WHAT YOU ARE ASKED TO DO:
Please put every non-blank line of the listing below into a Markdown table with the columns Row and Text, where Row numbers the lines in order starting at 1 and Text holds the line.

DATASET ROWS:
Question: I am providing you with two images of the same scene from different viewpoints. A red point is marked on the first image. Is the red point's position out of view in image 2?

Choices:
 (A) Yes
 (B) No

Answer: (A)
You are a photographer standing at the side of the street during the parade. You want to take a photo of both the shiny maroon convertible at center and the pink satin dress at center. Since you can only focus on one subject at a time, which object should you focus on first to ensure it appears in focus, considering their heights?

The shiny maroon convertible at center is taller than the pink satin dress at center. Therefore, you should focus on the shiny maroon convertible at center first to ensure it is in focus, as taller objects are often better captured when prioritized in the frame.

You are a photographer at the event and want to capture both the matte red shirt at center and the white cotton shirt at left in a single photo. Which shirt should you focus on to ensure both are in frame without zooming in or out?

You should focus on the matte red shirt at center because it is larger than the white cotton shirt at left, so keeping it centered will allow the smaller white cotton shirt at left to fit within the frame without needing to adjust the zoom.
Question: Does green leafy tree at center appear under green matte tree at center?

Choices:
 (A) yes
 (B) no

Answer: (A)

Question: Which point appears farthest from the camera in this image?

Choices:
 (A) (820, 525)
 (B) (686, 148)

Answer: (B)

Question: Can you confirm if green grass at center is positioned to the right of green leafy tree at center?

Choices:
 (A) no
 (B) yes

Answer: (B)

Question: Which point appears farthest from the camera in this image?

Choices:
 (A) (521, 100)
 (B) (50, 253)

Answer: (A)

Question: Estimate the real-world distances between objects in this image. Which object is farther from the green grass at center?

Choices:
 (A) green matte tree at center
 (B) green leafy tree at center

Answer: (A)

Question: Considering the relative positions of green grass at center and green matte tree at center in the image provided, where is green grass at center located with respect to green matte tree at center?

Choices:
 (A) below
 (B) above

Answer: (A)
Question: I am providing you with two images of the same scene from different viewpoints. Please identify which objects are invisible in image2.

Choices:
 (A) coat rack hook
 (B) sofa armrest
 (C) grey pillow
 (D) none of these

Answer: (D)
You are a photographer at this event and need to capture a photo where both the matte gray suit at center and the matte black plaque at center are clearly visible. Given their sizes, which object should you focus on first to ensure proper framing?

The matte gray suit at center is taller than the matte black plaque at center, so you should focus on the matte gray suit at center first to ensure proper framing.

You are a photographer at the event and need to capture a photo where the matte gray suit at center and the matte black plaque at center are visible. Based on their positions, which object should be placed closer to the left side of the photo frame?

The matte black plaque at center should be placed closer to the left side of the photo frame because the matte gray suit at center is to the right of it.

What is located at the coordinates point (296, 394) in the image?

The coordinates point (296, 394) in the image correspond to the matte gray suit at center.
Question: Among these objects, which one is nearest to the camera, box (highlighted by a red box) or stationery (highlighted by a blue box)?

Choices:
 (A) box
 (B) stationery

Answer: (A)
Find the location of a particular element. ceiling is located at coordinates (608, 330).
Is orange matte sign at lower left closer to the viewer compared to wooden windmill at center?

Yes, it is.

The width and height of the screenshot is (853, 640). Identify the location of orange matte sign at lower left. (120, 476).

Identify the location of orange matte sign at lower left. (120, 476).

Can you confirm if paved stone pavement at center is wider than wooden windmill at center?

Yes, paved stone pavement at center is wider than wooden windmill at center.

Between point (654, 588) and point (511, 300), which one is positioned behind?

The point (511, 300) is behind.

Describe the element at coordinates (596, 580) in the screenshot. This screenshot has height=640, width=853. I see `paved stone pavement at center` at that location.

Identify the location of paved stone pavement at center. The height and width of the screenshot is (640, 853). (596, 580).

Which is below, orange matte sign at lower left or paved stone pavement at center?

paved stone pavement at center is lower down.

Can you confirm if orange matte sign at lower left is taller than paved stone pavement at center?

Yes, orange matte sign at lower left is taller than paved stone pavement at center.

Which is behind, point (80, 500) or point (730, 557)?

SOLUTION FOR THIS EXERCISE:
| Row | Text |
|---|---|
| 1 | Question: I am providing you with two images of the same scene from different viewpoints. A red point is marked on the first image. Is the red point's position out of view in image 2? |
| 2 | Choices: |
| 3 |  (A) Yes |
| 4 |  (B) No |
| 5 | Answer: (A) |
| 6 | You are a photographer standing at the side of the street during the parade. You want to take a photo of both the shiny maroon convertible at center and the pink satin dress at center. Since you can only focus on one subject at a time, which object should you focus on first to ensure it appears in focus, considering their heights? |
| 7 | The shiny maroon convertible at center is taller than the pink satin dress at center. Therefore, you should focus on the shiny maroon convertible at center first to ensure it is in focus, as taller objects are often better captured when prioritized in the frame. |
| 8 | You are a photographer at the event and want to capture both the matte red shirt at center and the white cotton shirt at left in a single photo. Which shirt should you focus on to ensure both are in frame without zooming in or out? |
| 9 | You should focus on the matte red shirt at center because it is larger than the white cotton shirt at left, so keeping it centered will allow the smaller white cotton shirt at left to fit within the frame without needing to adjust the zoom. |
| 10 | Question: Does green leafy tree at center appear under green matte tree at center? |
| 11 | Choices: |
| 12 |  (A) yes |
| 13 |  (B) no |
| 14 | Answer: (A) |
| 15 | Question: Which point appears farthest from the camera in this image? |
| 16 | Choices: |
| 17 |  (A) (820, 525) |
| 18 |  (B) (686, 148) |
| 19 | Answer: (B) |
| 20 | Question: Can you confirm if green grass at center is positioned to the right of green leafy tree at center? |
| 21 | Choices: |
| 22 |  (A) no |
| 23 |  (B) yes |
| 24 | Answer: (B) |
| 25 | Question: Which point appears farthest from the camera in this image? |
| 26 | Choices: |
| 27 |  (A) (521, 100) |
| 28 |  (B) (50, 253) |
| 29 | Answer: (A) |
| 30 | Question: Estimate the real-world distances between objects in this image. Which object is farther from the green grass at center? |
| 31 | Choices: |
| 32 |  (A) green matte tree at center |
| 33 |  (B) green leafy tree at center |
| 34 | Answer: (A) |
| 35 | Question: Considering the relative positions of green grass at center and green matte tree at center in the image provided, where is green grass at center located with respect to green matte tree at center? |
| 36 | Choices: |
| 37 |  (A) below |
| 38 |  (B) above |
| 39 | Answer: (A) |
| 40 | Question: I am providing you with two images of the same scene from different viewpoints. Please identify which objects are invisible in image2. |
| 41 | Choices: |
| 42 |  (A) coat rack hook |
| 43 |  (B) sofa armrest |
| 44 |  (C) grey pillow |
| 45 |  (D) none of these |
| 46 | Answer: (D) |
| 47 | You are a photographer at this event and need to capture a photo where both the matte gray suit at center and the matte black plaque at center are clearly visible. Given their sizes, which object should you focus on first to ensure proper framing? |
| 48 | The matte gray suit at center is taller than the matte black plaque at center, so you should focus on the matte gray suit at center first to ensure proper framing. |
| 49 | You are a photographer at the event and need to capture a photo where the matte gray suit at center and the matte black plaque at center are visible. Based on their positions, which object should be placed closer to the left side of the photo frame? |
| 50 | The matte black plaque at center should be placed closer to the left side of the photo frame because the matte gray suit at center is to the right of it. |
| 51 | What is located at the coordinates point (296, 394) in the image? |
| 52 | The coordinates point (296, 394) in the image correspond to the matte gray suit at center. |
| 53 | Question: Among these objects, which one is nearest to the camera, box (highlighted by a red box) or stationery (highlighted by a blue box)? |
| 54 | Choices: |
| 55 |  (A) box |
| 56 |  (B) stationery |
| 57 | Answer: (A) |
| 58 | Find the location of a particular element. ceiling is located at coordinates (608, 330). |
| 59 | Is orange matte sign at lower left closer to the viewer compared to wooden windmill at center? |
| 60 | Yes, it is. |
| 61 | The width and height of the screenshot is (853, 640). Identify the location of orange matte sign at lower left. (120, 476). |
| 62 | Identify the location of orange matte sign at lower left. (120, 476). |
| 63 | Can you confirm if paved stone pavement at center is wider than wooden windmill at center? |
| 64 | Yes, paved stone pavement at center is wider than wooden windmill at center. |
| 65 | Between point (654, 588) and point (511, 300), which one is positioned behind? |
| 66 | The point (511, 300) is behind. |
| 67 | Describe the element at coordinates (596, 580) in the screenshot. This screenshot has height=640, width=853. I see `paved stone pavement at center` at that location. |
| 68 | Identify the location of paved stone pavement at center. The height and width of the screenshot is (640, 853). (596, 580). |
| 69 | Which is below, orange matte sign at lower left or paved stone pavement at center? |
| 70 | paved stone pavement at center is lower down. |
| 71 | Can you confirm if orange matte sign at lower left is taller than paved stone pavement at center? |
| 72 | Yes, orange matte sign at lower left is taller than paved stone pavement at center. |
| 73 | Which is behind, point (80, 500) or point (730, 557)? |